** Opening Provided entries block **

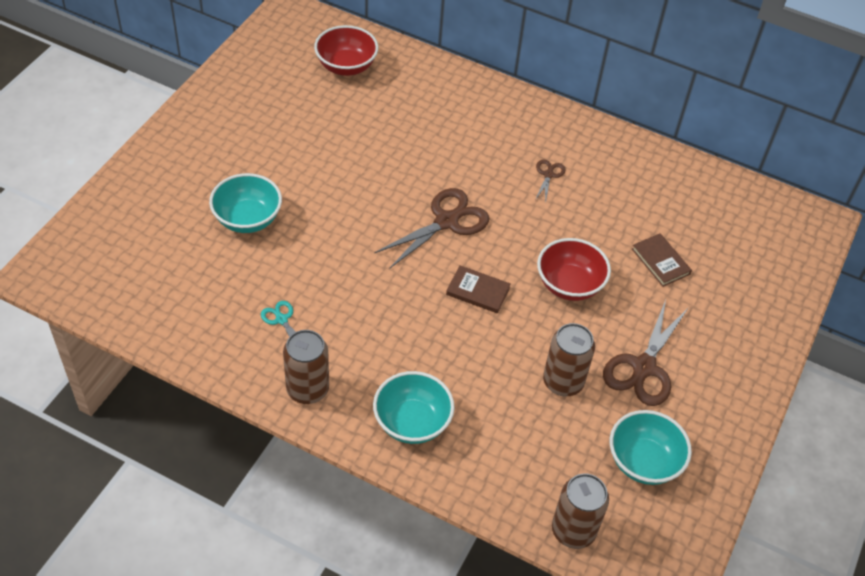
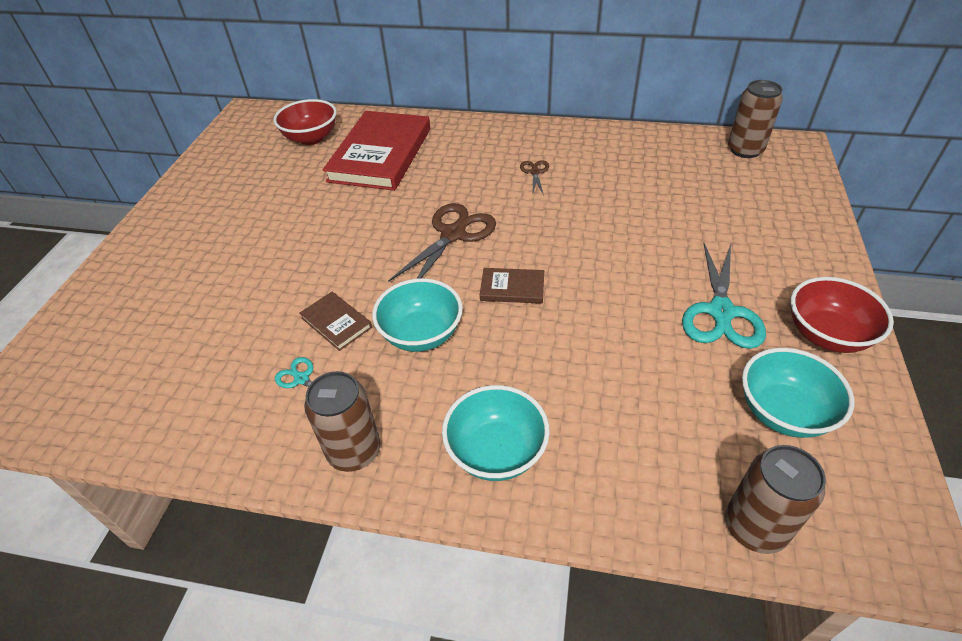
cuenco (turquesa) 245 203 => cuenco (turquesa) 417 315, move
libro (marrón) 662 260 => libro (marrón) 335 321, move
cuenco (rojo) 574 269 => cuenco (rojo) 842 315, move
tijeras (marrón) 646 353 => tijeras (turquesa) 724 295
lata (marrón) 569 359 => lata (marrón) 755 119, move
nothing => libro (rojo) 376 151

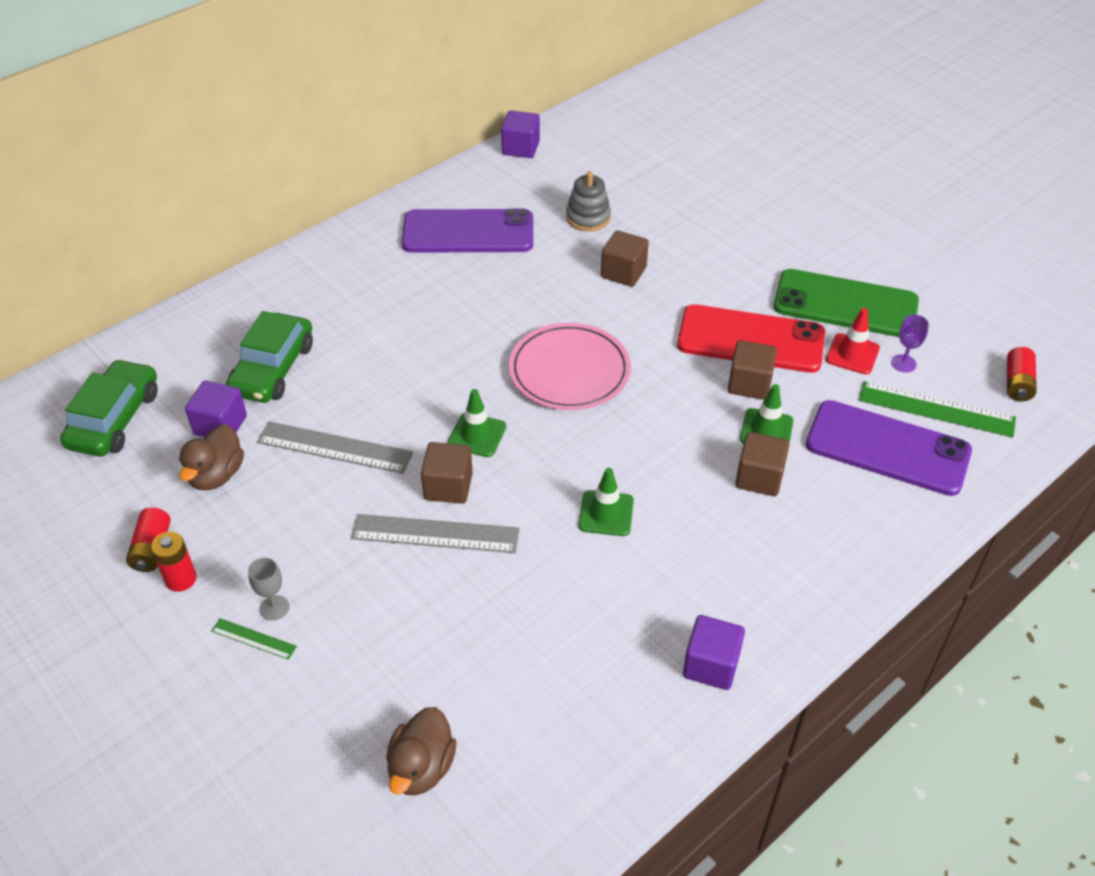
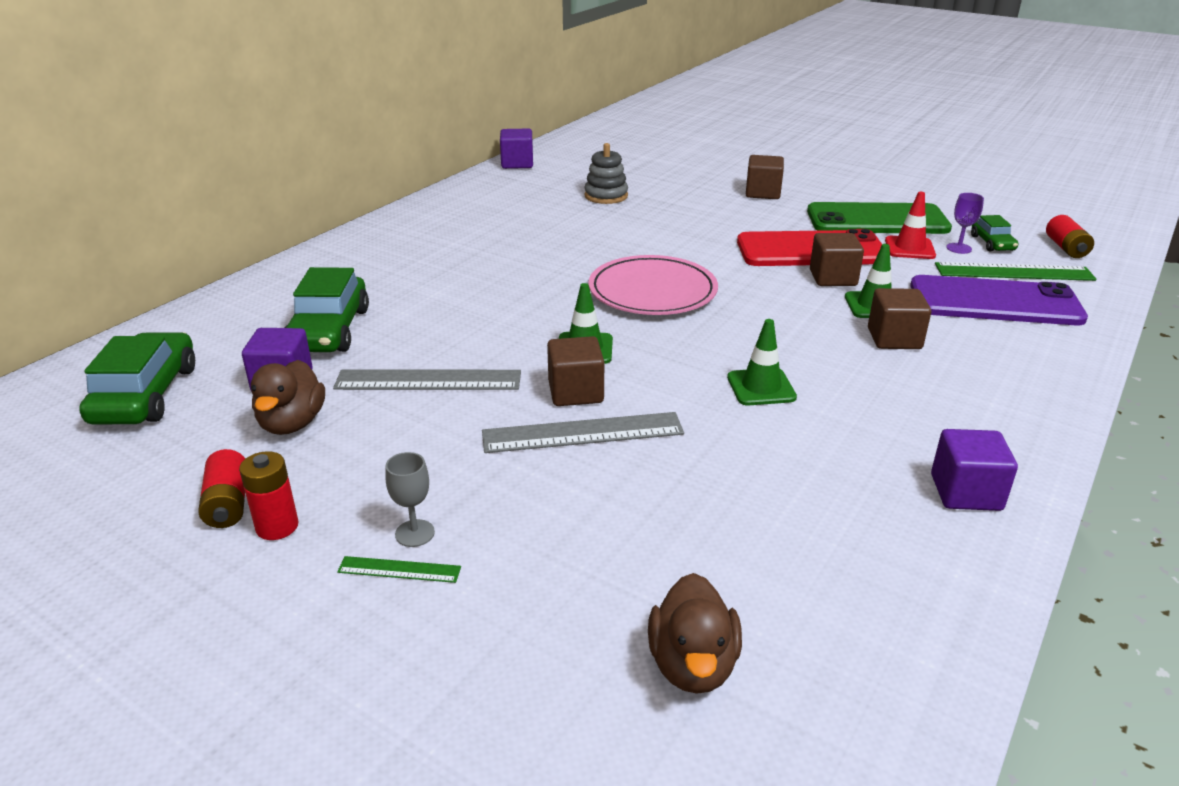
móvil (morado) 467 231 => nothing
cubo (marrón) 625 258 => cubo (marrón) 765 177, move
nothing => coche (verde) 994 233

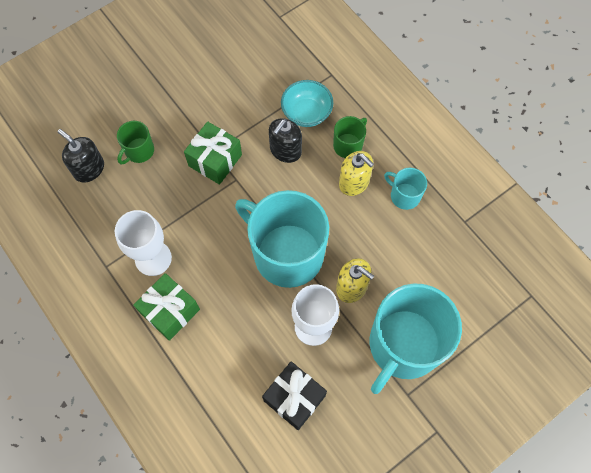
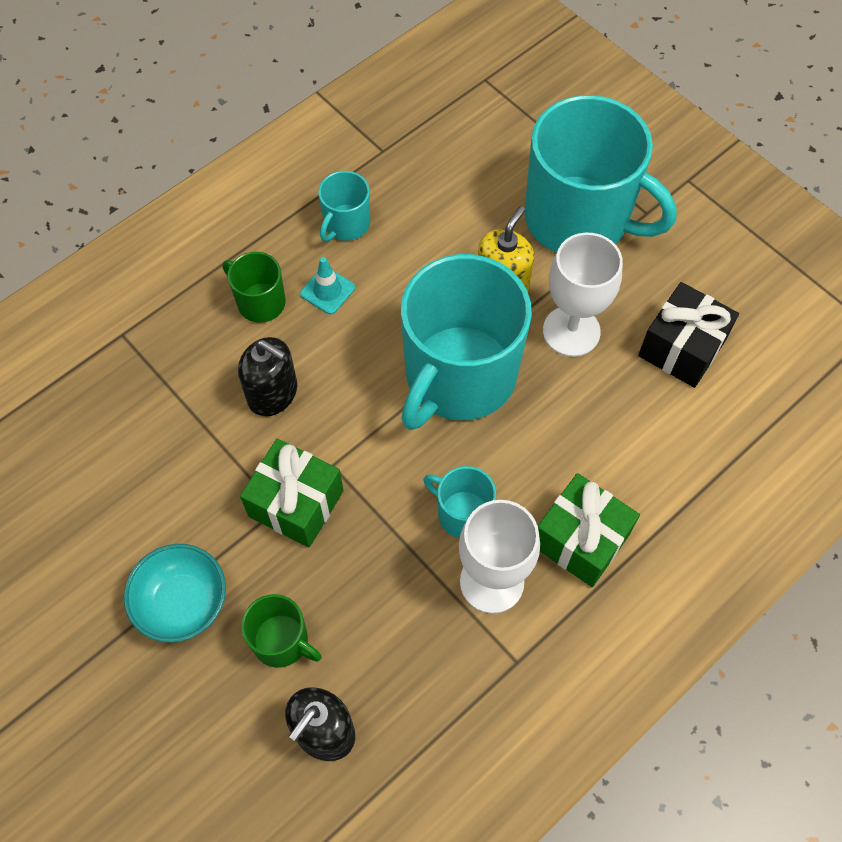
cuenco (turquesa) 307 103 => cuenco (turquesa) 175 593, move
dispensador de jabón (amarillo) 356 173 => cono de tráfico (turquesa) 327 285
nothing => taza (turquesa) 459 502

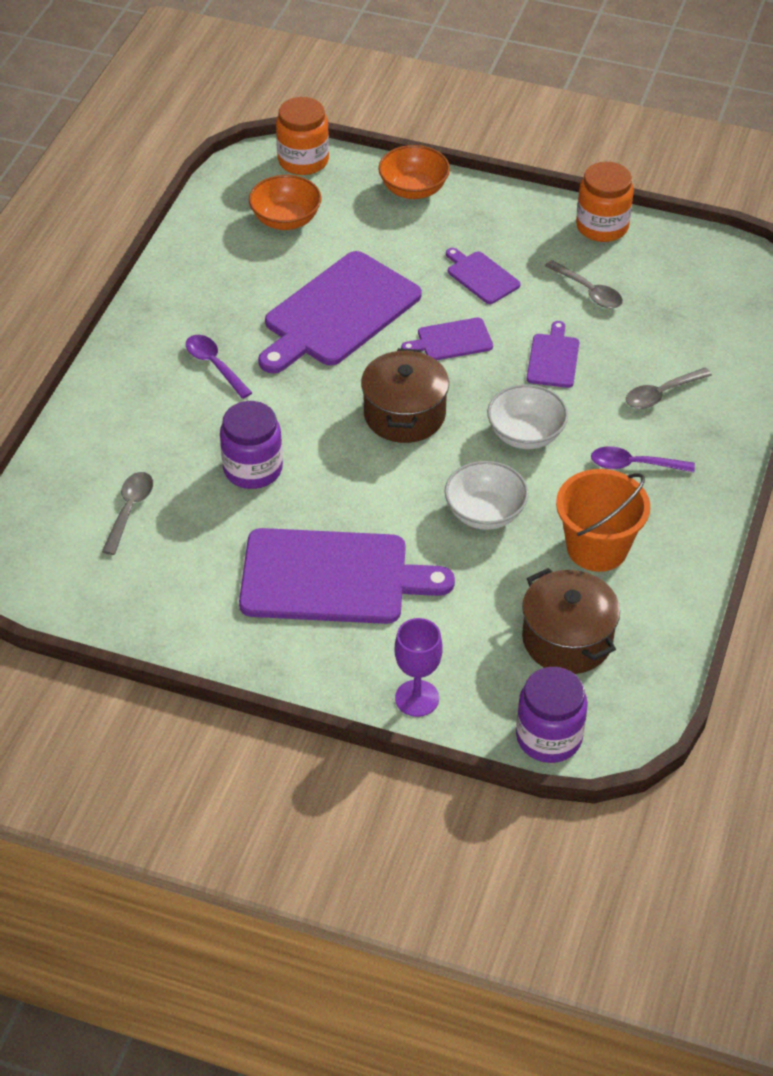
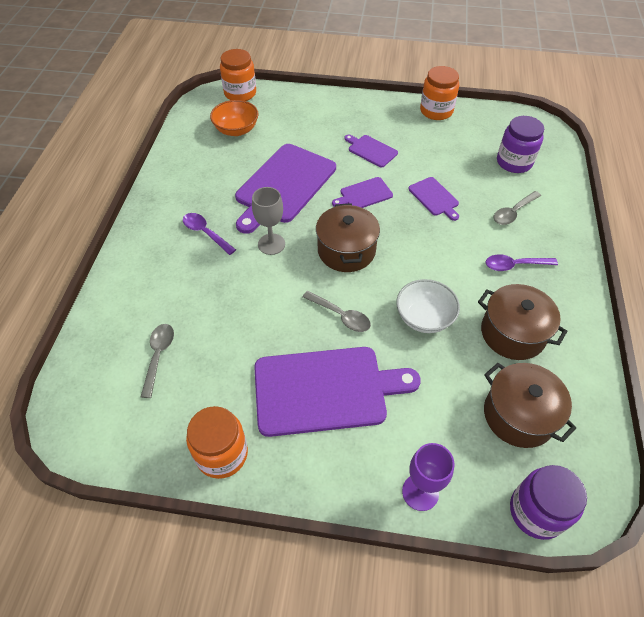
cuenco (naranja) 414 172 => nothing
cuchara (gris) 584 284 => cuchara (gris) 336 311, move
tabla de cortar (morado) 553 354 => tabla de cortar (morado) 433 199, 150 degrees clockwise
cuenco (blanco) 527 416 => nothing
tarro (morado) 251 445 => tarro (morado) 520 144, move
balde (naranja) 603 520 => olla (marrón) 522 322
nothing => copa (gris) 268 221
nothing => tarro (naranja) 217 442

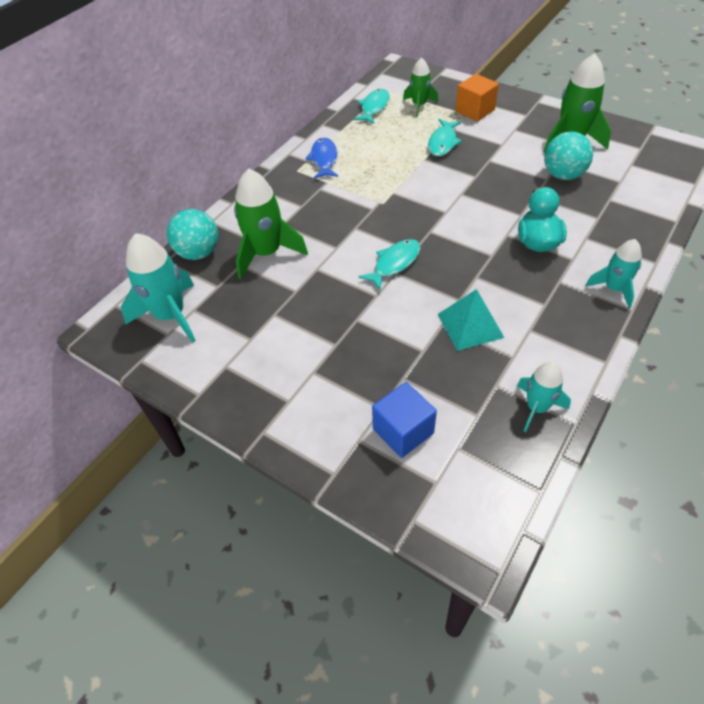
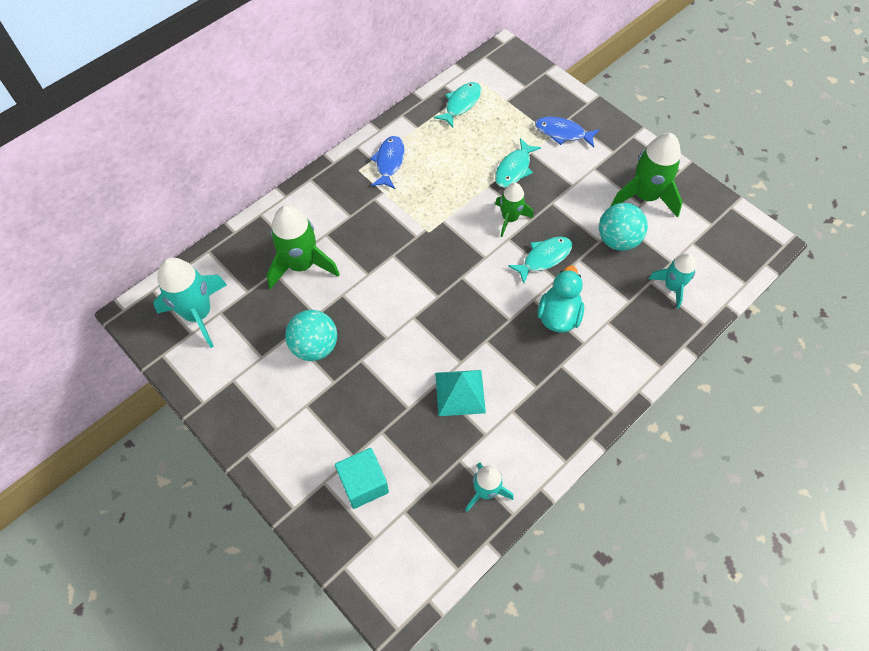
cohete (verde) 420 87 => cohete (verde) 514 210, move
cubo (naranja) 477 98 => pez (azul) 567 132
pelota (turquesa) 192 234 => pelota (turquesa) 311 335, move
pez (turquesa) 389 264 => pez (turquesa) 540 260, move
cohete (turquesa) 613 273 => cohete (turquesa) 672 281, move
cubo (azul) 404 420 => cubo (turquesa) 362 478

** Closing Provided entries block **

Task requirements
Restate exactly, please, only the lines between the start of the data and the line containing "lata (marrón) 569", both ends included, skipping the pictures.

Answer below
cuenco (turquesa) 245 203 => cuenco (turquesa) 417 315, move
libro (marrón) 662 260 => libro (marrón) 335 321, move
cuenco (rojo) 574 269 => cuenco (rojo) 842 315, move
tijeras (marrón) 646 353 => tijeras (turquesa) 724 295
lata (marrón) 569 359 => lata (marrón) 755 119, move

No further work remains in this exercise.